┏━━
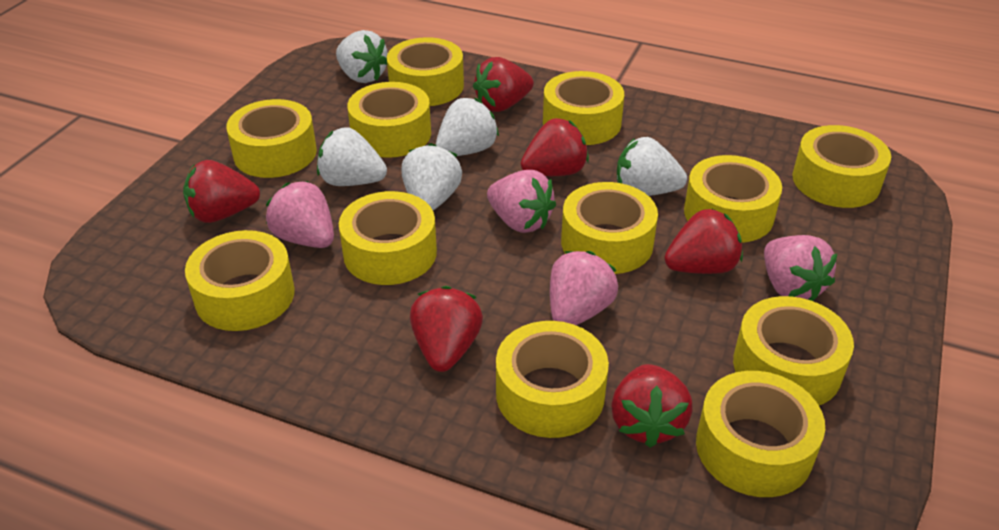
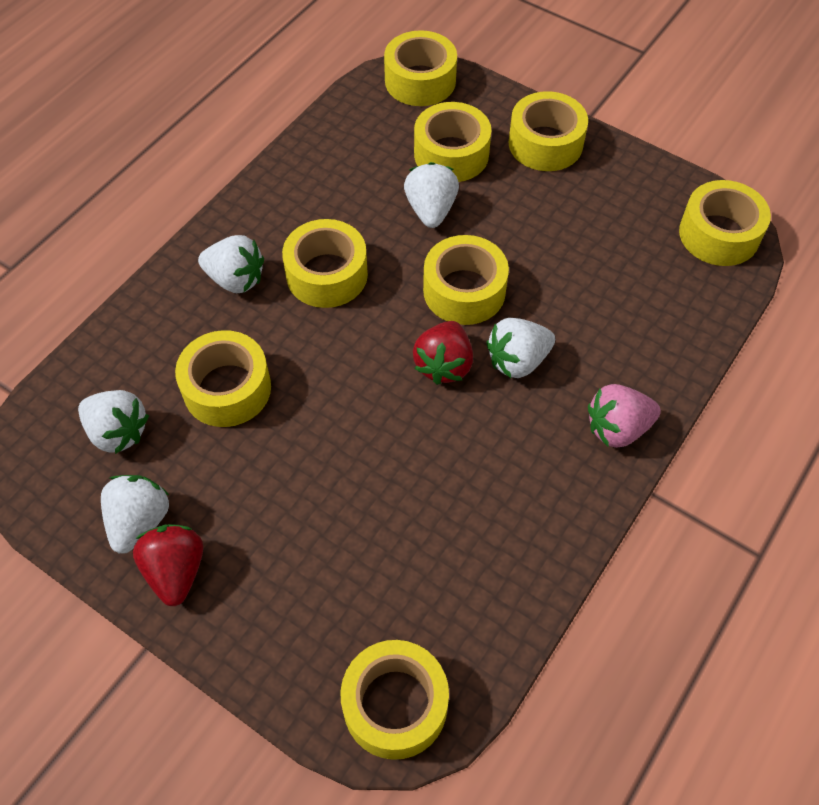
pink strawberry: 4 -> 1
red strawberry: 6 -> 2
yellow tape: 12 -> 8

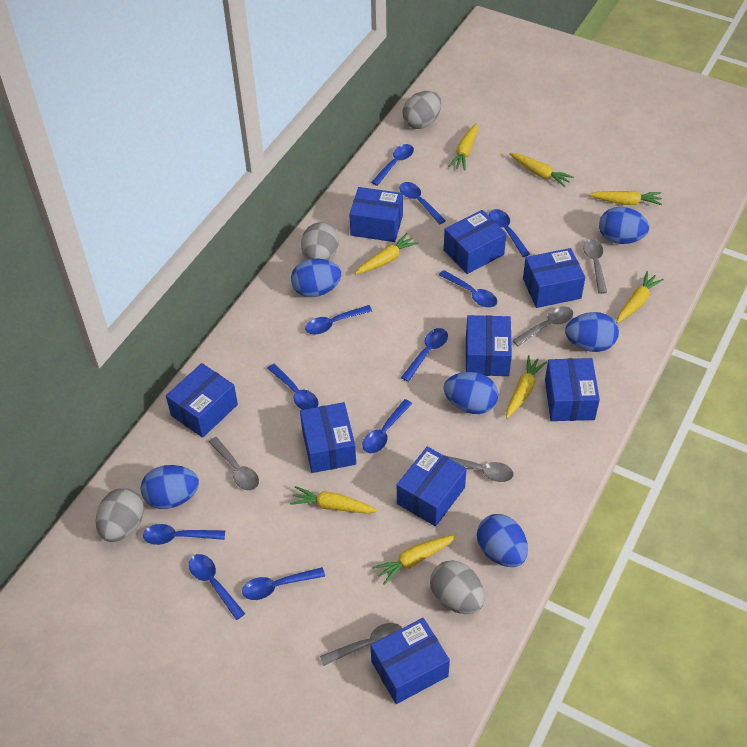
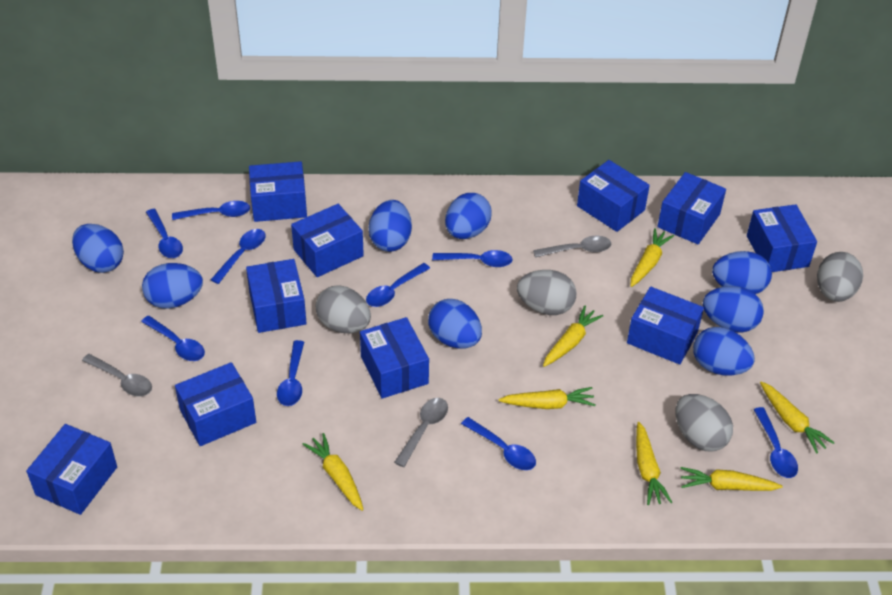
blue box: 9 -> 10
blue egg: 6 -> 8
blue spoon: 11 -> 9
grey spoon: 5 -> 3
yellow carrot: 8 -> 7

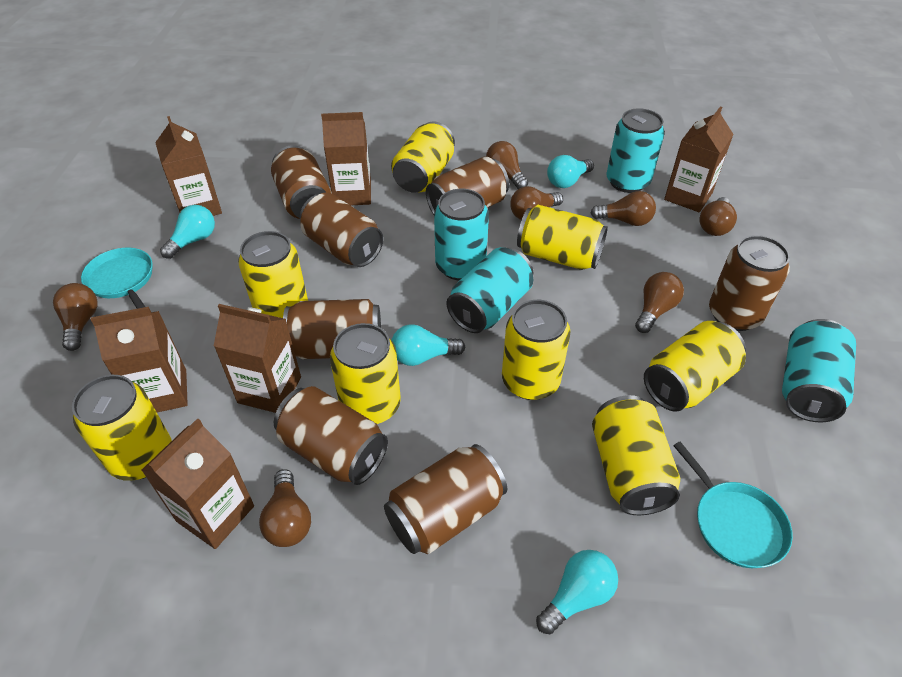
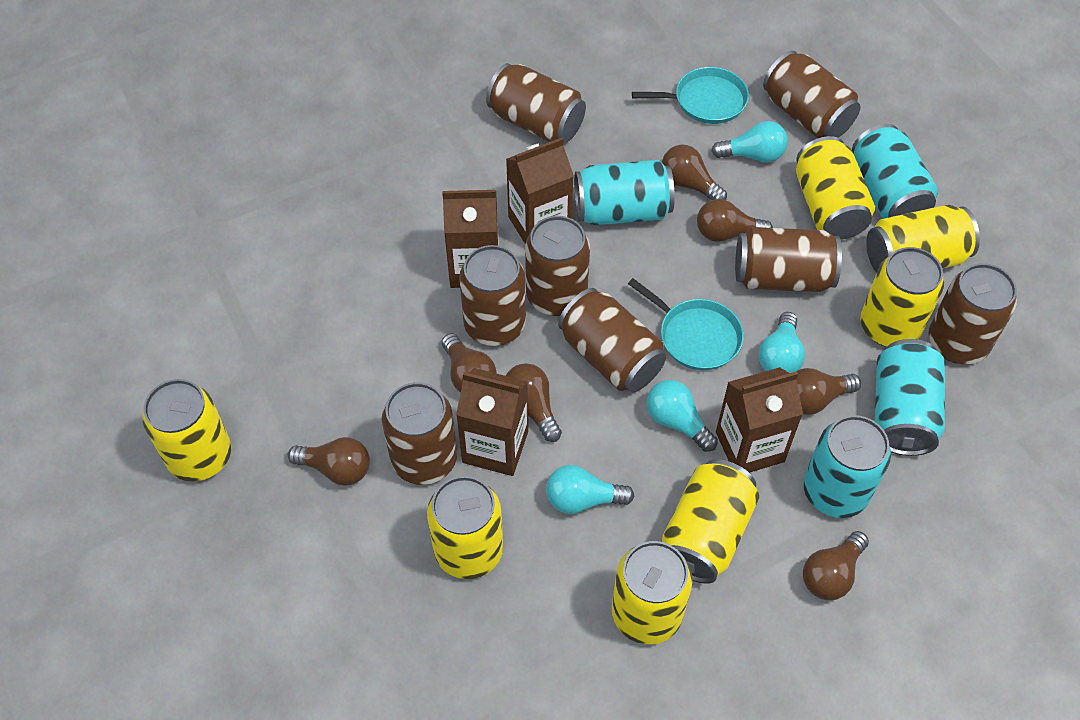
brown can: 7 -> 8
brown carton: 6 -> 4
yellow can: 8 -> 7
┗━━
#### Exercise objective:
Write out exactly, and nothing more than, the lines of the entries above from the line containing "yellow tape: 12 -> 8" through the final line; omit any pictures.

#### Expected answer:
yellow tape: 12 -> 8

blue box: 9 -> 10
blue egg: 6 -> 8
blue spoon: 11 -> 9
grey spoon: 5 -> 3
yellow carrot: 8 -> 7

brown can: 7 -> 8
brown carton: 6 -> 4
yellow can: 8 -> 7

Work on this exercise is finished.